• Data to use

####################

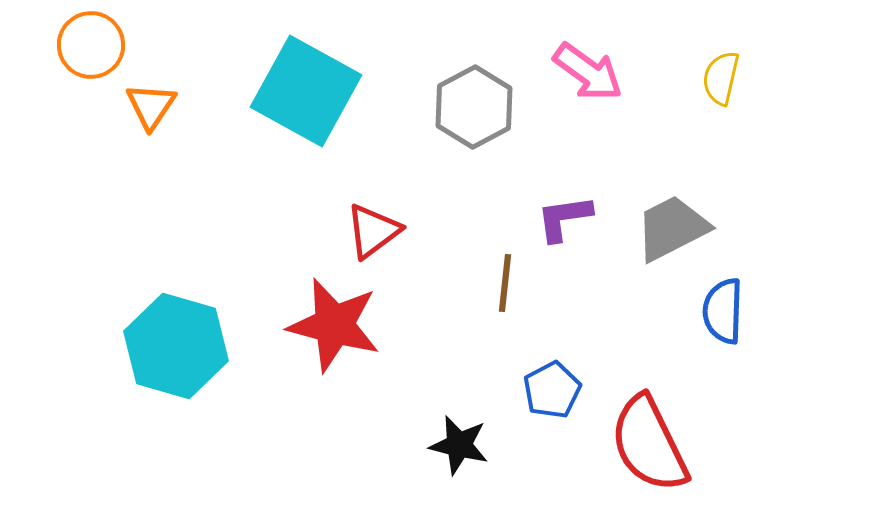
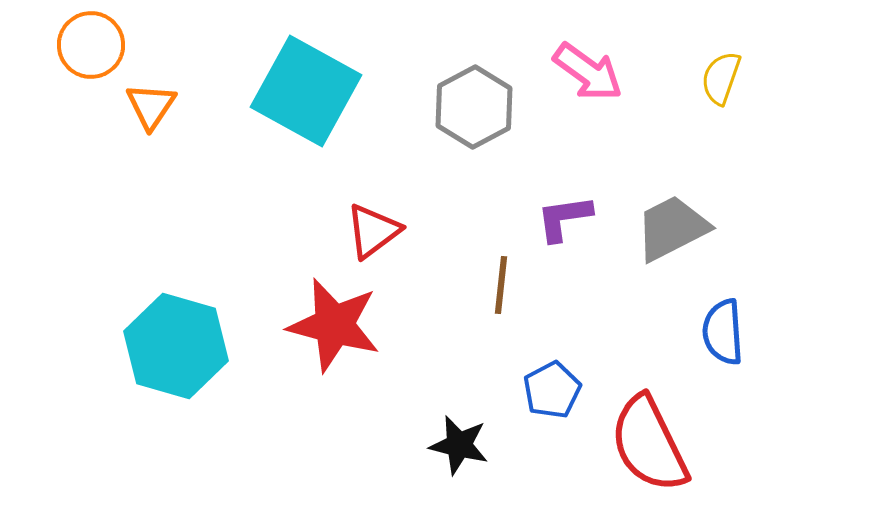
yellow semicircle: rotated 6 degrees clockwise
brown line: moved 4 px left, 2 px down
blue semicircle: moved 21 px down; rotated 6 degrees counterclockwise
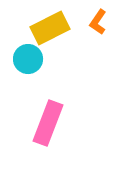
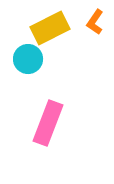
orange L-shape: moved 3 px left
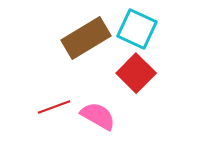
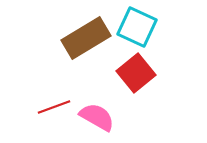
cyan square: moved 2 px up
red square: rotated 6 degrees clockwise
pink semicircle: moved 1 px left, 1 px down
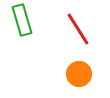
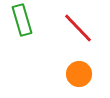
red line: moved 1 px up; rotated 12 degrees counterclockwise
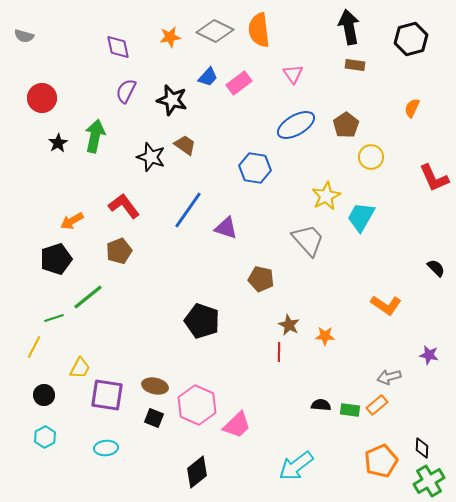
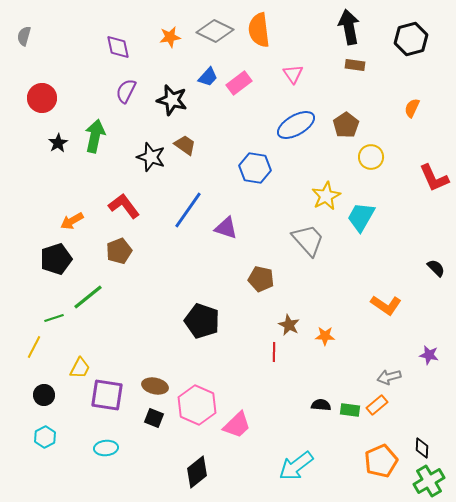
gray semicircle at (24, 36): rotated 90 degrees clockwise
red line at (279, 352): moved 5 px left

####################

• The task
In the answer, give only the lines from the one containing "orange L-shape: moved 3 px left" through the end of the records above, each reproduced exactly. Include no pictures.

• Task result
orange L-shape: moved 3 px left
cyan square: moved 2 px up
red square: rotated 6 degrees clockwise
pink semicircle: moved 1 px left, 1 px down
red line: moved 1 px up; rotated 12 degrees counterclockwise
gray semicircle at (24, 36): rotated 90 degrees clockwise
red line at (279, 352): moved 5 px left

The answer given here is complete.